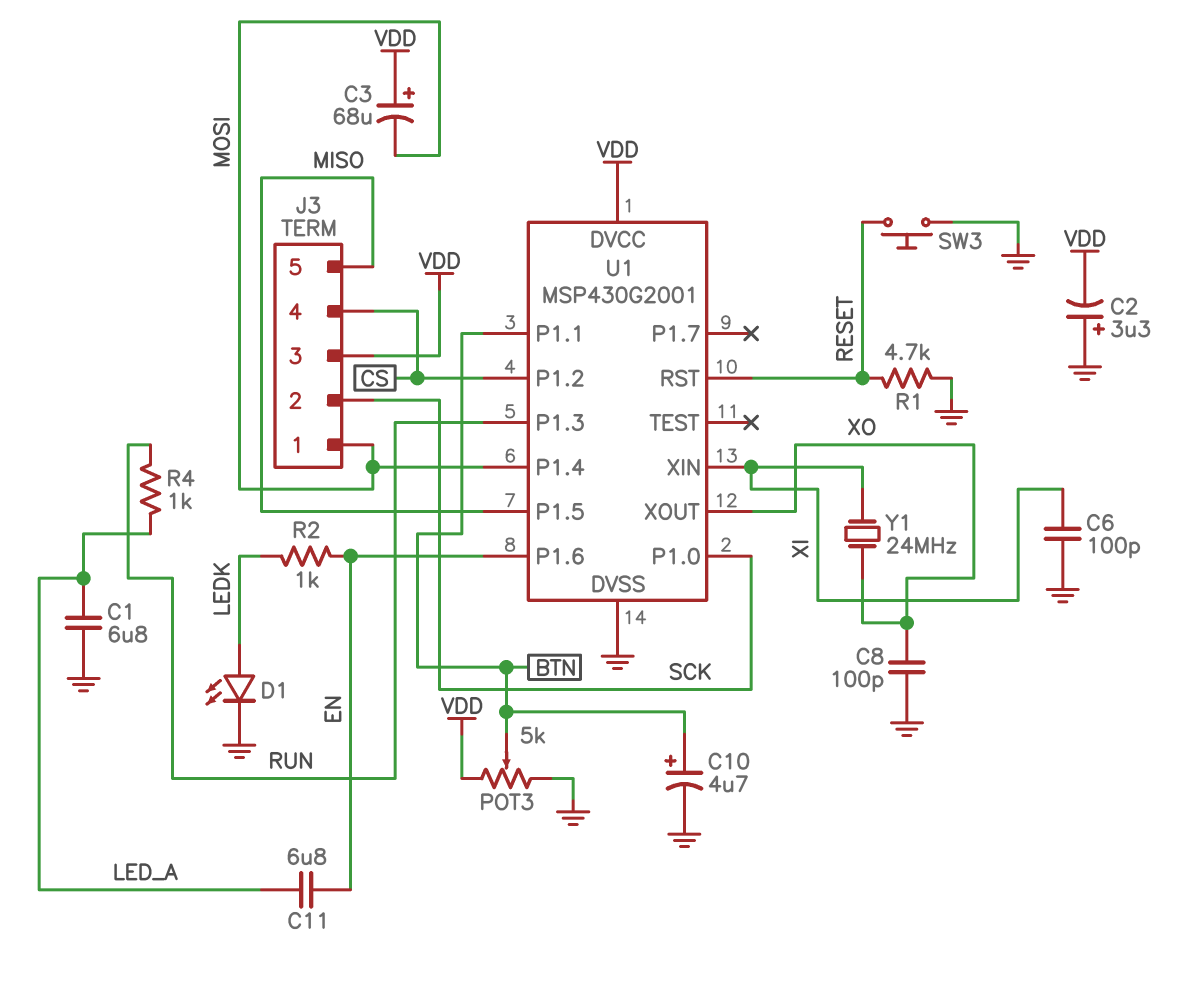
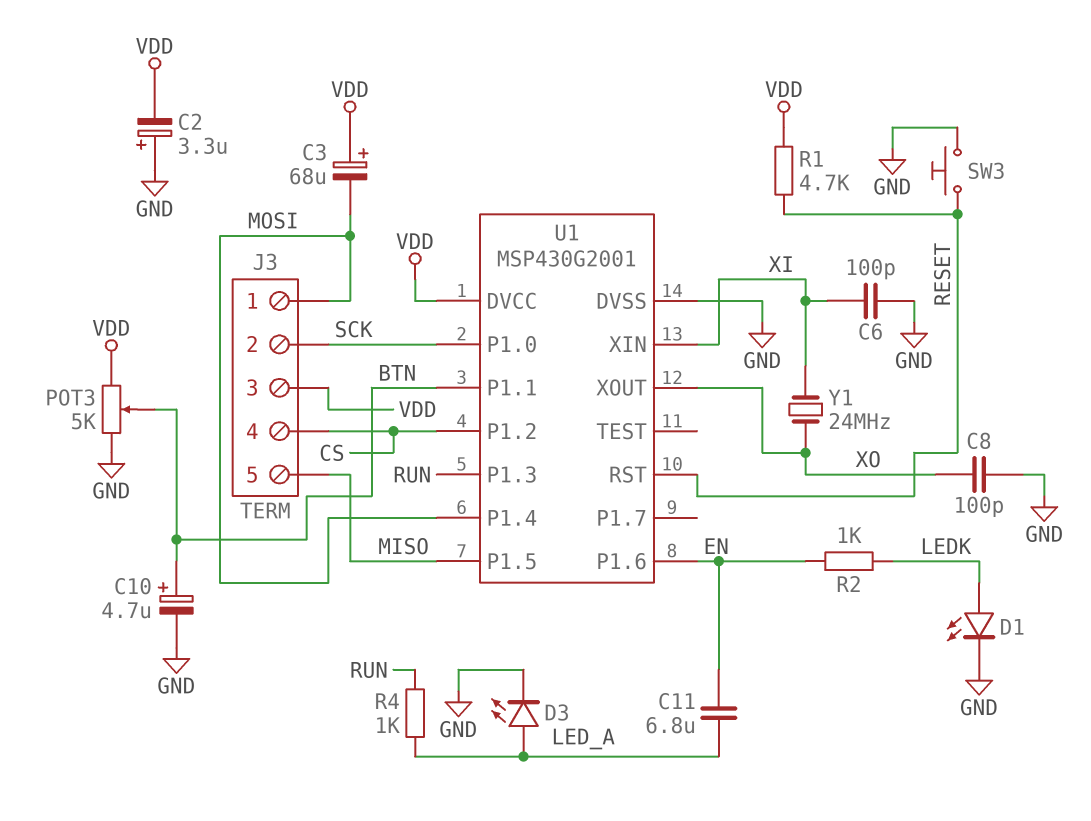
C1: 6.8uF (GND, LED_A) -> none
D3: none -> LED (A LED_A, K GND)
R1: 4.7k (GND, RESET) -> 4.7k (RESET, VDD)

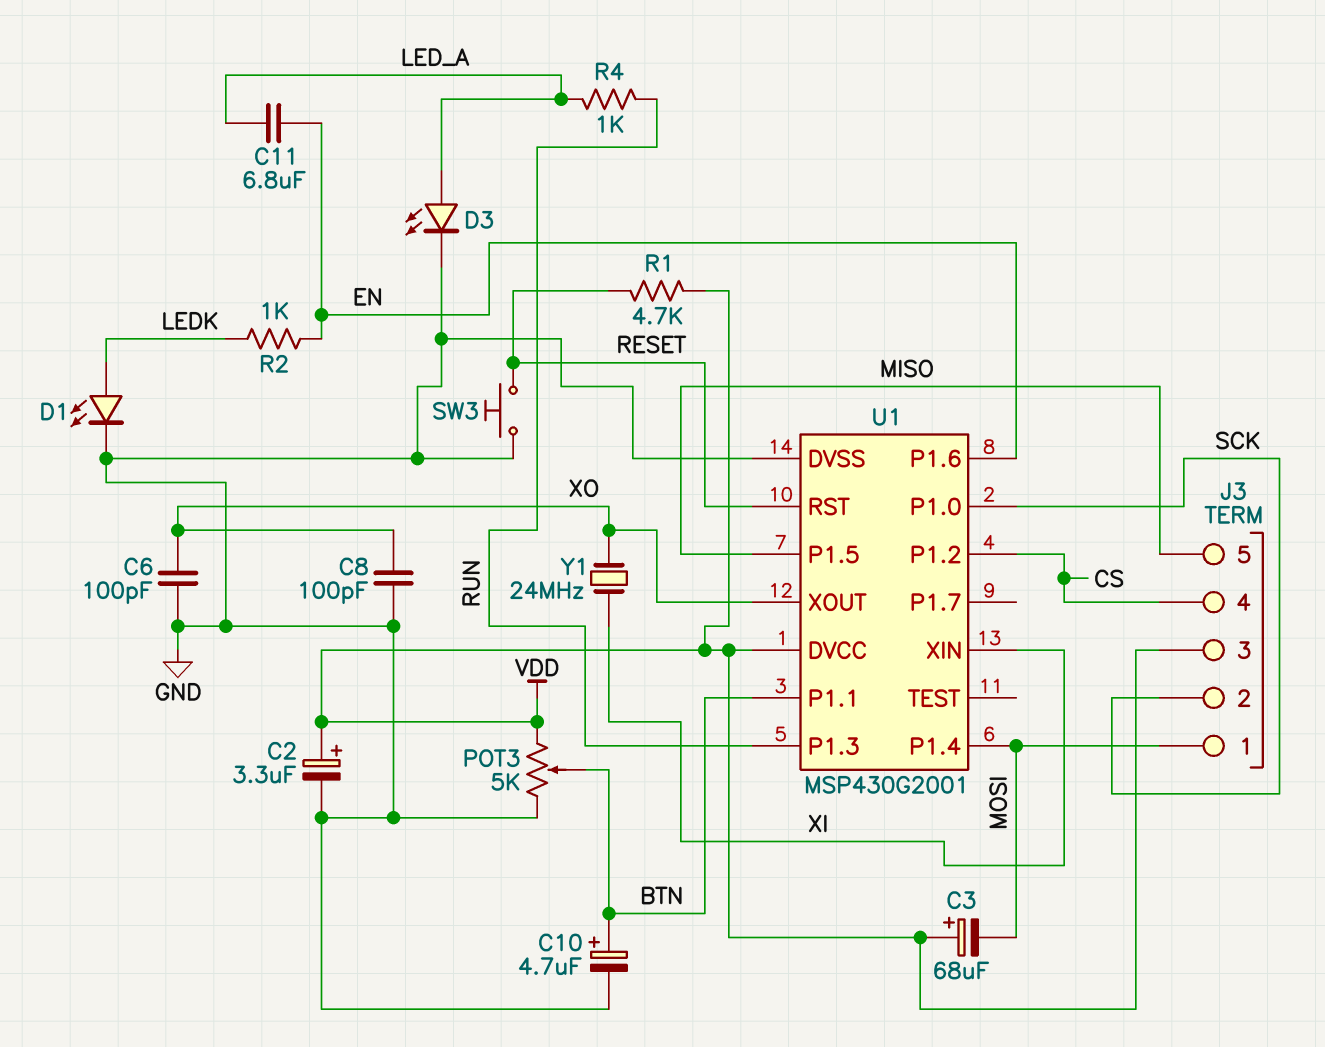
C2: 3.3uF (plus GND, minus VDD) -> 3.3uF (plus VDD, minus GND)
C6: 100pF (GND, XI) -> 100pF (GND, XO)

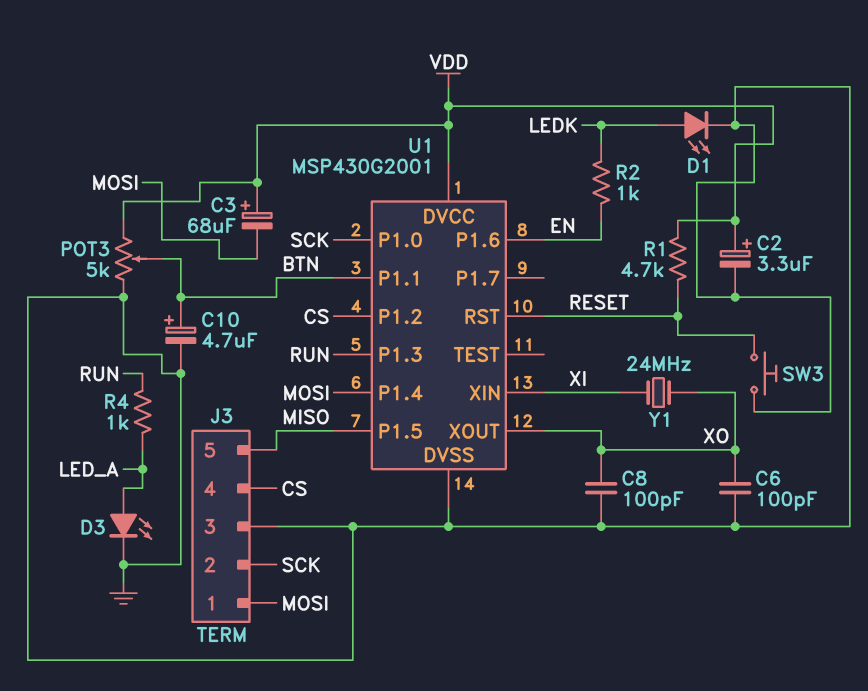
C11: 6.8uF (EN, LED_A) -> none
J3 pin 3: VDD -> GND

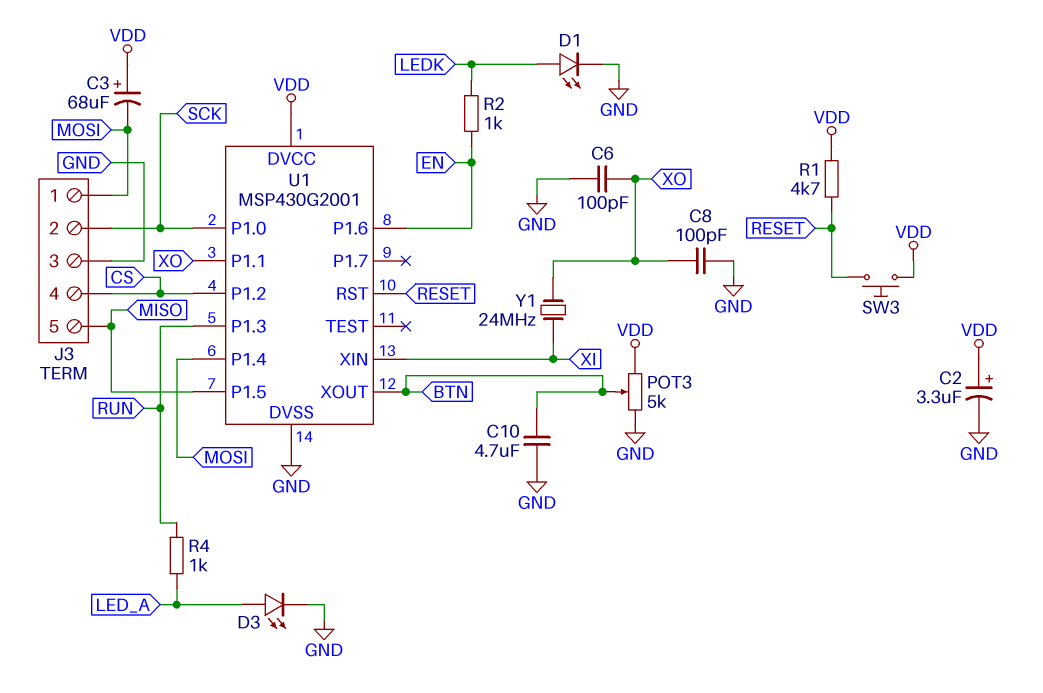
C10: 4.7uF (plus BTN, minus GND) -> 4.7uF (BTN, GND)
SW3: button (GND, RESET) -> button (RESET, VDD)
U1 pin P1.1: BTN -> XO
U1 pin XOUT: XO -> BTN

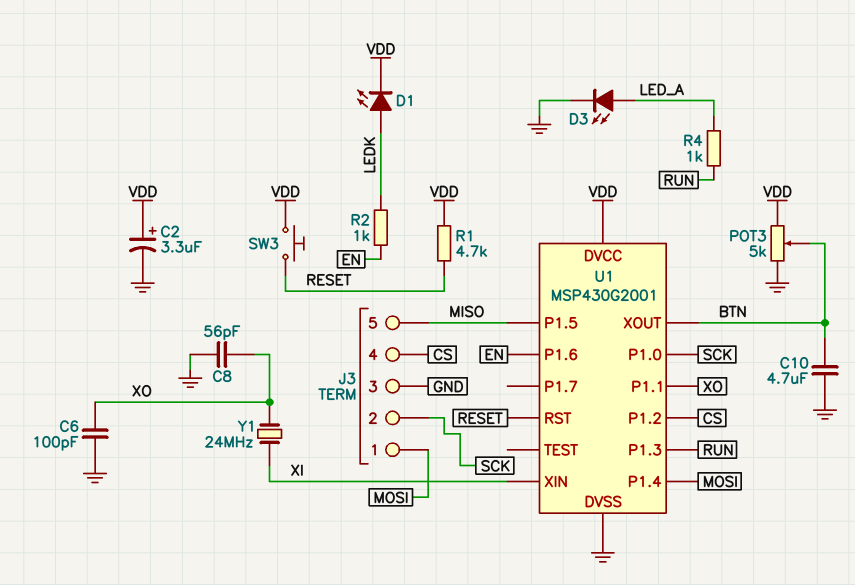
C3: 68uF (plus VDD, minus MOSI) -> none
C8: 100pF (GND, XO) -> 56pF (GND, XO)
D1: LED (A LEDK, K GND) -> LED (A LEDK, K VDD)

About this exercise: Within the records, tally every line that contains the word "plus". Only the resulting number should be given.

Answer to this problem: 3